What this task involves:
From the line with "DHT: DHT22 -> AM2302" through the line with "IR2 pin OUT: GP2 -> GP13", repeat the entries verbatim, both end lines included, and add nothing.

Material provided:

*** Block opens ***

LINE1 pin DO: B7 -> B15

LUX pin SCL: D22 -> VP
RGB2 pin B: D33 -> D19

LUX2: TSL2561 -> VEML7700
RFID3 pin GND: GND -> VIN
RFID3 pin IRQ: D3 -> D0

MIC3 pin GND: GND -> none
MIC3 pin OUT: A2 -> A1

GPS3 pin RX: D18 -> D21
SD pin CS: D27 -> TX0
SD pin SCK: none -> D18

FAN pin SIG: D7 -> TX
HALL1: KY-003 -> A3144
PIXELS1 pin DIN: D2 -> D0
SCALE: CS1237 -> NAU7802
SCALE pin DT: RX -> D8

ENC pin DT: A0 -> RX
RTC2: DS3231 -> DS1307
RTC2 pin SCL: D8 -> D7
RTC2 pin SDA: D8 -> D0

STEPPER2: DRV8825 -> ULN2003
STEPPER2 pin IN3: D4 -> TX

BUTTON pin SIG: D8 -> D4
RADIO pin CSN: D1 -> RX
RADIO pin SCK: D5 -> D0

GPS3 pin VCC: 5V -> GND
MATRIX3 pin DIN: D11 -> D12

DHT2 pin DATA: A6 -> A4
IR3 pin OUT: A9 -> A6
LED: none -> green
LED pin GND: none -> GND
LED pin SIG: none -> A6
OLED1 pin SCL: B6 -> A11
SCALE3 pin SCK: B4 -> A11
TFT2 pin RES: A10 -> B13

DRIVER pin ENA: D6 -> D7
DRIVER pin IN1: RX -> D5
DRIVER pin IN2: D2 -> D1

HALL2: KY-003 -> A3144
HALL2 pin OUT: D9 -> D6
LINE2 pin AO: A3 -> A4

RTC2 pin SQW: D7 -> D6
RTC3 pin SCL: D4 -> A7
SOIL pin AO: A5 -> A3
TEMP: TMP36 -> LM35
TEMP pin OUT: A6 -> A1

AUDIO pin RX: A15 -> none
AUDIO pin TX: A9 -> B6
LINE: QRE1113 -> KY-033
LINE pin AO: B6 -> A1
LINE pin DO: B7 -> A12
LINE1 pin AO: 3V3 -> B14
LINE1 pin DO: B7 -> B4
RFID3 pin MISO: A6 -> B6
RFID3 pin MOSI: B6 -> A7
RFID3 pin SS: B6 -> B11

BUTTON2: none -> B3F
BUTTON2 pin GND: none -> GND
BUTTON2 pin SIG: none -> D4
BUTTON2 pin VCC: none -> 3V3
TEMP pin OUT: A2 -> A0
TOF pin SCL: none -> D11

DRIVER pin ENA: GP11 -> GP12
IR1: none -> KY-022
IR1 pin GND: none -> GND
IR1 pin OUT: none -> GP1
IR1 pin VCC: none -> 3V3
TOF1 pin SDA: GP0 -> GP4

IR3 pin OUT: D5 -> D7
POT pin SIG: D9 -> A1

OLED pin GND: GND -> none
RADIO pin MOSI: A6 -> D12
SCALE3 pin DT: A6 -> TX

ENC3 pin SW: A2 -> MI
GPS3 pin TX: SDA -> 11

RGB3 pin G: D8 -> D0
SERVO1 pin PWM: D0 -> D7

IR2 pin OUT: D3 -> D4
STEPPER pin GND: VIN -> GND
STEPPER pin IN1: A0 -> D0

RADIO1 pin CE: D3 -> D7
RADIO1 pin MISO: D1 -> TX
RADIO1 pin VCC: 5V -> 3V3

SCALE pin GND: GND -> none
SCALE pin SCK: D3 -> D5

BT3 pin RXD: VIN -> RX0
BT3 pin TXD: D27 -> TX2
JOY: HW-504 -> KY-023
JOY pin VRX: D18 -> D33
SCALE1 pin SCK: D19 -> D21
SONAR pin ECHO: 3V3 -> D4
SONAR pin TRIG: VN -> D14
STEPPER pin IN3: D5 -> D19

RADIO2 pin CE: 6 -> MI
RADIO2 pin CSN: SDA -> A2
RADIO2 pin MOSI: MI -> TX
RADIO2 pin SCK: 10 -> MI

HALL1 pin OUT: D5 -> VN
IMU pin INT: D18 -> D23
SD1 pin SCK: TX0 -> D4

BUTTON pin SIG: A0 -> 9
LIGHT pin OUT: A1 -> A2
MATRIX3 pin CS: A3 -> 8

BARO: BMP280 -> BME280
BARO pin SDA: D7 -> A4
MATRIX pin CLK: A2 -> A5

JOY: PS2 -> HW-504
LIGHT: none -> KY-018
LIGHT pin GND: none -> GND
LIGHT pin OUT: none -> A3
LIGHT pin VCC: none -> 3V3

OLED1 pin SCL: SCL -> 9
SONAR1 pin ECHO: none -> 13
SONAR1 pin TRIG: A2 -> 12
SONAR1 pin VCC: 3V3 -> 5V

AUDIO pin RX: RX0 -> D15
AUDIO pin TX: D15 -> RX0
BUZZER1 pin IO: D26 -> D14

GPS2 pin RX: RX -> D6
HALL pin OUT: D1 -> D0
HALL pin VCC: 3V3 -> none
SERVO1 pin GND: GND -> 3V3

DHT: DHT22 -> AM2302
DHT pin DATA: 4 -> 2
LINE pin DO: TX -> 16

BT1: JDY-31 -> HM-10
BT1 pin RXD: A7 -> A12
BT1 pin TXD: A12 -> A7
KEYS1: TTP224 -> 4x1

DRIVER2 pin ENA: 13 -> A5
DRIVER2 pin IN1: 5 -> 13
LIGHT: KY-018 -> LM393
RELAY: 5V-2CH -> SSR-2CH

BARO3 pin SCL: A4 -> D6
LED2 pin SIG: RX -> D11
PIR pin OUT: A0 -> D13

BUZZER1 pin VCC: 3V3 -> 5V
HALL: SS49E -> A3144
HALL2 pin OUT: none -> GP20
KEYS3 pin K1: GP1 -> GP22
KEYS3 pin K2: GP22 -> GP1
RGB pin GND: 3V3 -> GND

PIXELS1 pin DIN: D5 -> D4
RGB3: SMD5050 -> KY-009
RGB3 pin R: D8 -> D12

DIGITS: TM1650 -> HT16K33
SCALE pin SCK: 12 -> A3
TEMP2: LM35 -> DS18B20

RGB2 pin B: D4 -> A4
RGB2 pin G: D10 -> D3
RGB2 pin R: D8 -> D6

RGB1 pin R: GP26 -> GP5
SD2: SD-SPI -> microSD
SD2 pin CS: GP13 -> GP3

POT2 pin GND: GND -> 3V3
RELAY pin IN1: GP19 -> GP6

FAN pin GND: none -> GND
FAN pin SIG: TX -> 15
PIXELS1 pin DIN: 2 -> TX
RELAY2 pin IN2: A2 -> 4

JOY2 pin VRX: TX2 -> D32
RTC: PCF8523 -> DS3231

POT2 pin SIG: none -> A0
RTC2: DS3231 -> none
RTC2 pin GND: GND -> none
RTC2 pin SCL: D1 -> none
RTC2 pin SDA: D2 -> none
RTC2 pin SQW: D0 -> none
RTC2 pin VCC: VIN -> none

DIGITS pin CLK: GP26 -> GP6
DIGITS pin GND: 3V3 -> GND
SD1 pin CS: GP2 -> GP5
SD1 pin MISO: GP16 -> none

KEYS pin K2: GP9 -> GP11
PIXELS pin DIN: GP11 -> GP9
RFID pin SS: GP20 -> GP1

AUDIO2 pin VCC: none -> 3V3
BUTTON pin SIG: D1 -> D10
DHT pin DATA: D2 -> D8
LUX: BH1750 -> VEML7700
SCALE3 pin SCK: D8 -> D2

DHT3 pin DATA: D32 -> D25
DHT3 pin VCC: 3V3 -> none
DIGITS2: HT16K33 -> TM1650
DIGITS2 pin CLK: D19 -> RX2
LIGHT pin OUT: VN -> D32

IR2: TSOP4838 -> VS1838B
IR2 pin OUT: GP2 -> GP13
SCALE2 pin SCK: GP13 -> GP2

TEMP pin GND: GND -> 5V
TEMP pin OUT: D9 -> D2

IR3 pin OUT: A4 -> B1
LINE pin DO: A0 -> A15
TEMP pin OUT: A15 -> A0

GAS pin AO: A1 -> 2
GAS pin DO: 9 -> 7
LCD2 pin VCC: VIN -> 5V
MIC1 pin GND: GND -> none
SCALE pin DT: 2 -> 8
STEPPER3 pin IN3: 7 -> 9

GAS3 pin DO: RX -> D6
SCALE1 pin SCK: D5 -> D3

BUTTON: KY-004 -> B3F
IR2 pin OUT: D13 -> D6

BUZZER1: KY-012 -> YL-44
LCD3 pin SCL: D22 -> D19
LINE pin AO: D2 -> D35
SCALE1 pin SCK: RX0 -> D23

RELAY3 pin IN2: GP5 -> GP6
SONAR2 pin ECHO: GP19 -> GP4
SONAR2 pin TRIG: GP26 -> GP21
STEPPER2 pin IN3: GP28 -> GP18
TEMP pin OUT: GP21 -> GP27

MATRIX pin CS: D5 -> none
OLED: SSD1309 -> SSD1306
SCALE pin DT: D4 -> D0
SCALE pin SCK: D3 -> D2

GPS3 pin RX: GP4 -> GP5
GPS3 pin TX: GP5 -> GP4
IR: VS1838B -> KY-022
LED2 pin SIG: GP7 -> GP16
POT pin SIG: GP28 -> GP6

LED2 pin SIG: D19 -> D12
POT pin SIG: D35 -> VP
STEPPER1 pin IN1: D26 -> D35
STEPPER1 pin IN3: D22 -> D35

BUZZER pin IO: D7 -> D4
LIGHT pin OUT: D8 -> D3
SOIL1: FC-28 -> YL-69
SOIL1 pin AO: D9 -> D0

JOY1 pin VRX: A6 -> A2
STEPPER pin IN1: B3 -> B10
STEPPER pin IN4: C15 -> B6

*** Block closes ***

Solution to this exercise:
DHT: DHT22 -> AM2302
DHT pin DATA: 4 -> 2
LINE pin DO: TX -> 16

BT1: JDY-31 -> HM-10
BT1 pin RXD: A7 -> A12
BT1 pin TXD: A12 -> A7
KEYS1: TTP224 -> 4x1

DRIVER2 pin ENA: 13 -> A5
DRIVER2 pin IN1: 5 -> 13
LIGHT: KY-018 -> LM393
RELAY: 5V-2CH -> SSR-2CH

BARO3 pin SCL: A4 -> D6
LED2 pin SIG: RX -> D11
PIR pin OUT: A0 -> D13

BUZZER1 pin VCC: 3V3 -> 5V
HALL: SS49E -> A3144
HALL2 pin OUT: none -> GP20
KEYS3 pin K1: GP1 -> GP22
KEYS3 pin K2: GP22 -> GP1
RGB pin GND: 3V3 -> GND

PIXELS1 pin DIN: D5 -> D4
RGB3: SMD5050 -> KY-009
RGB3 pin R: D8 -> D12

DIGITS: TM1650 -> HT16K33
SCALE pin SCK: 12 -> A3
TEMP2: LM35 -> DS18B20

RGB2 pin B: D4 -> A4
RGB2 pin G: D10 -> D3
RGB2 pin R: D8 -> D6

RGB1 pin R: GP26 -> GP5
SD2: SD-SPI -> microSD
SD2 pin CS: GP13 -> GP3

POT2 pin GND: GND -> 3V3
RELAY pin IN1: GP19 -> GP6

FAN pin GND: none -> GND
FAN pin SIG: TX -> 15
PIXELS1 pin DIN: 2 -> TX
RELAY2 pin IN2: A2 -> 4

JOY2 pin VRX: TX2 -> D32
RTC: PCF8523 -> DS3231

POT2 pin SIG: none -> A0
RTC2: DS3231 -> none
RTC2 pin GND: GND -> none
RTC2 pin SCL: D1 -> none
RTC2 pin SDA: D2 -> none
RTC2 pin SQW: D0 -> none
RTC2 pin VCC: VIN -> none

DIGITS pin CLK: GP26 -> GP6
DIGITS pin GND: 3V3 -> GND
SD1 pin CS: GP2 -> GP5
SD1 pin MISO: GP16 -> none

KEYS pin K2: GP9 -> GP11
PIXELS pin DIN: GP11 -> GP9
RFID pin SS: GP20 -> GP1

AUDIO2 pin VCC: none -> 3V3
BUTTON pin SIG: D1 -> D10
DHT pin DATA: D2 -> D8
LUX: BH1750 -> VEML7700
SCALE3 pin SCK: D8 -> D2

DHT3 pin DATA: D32 -> D25
DHT3 pin VCC: 3V3 -> none
DIGITS2: HT16K33 -> TM1650
DIGITS2 pin CLK: D19 -> RX2
LIGHT pin OUT: VN -> D32

IR2: TSOP4838 -> VS1838B
IR2 pin OUT: GP2 -> GP13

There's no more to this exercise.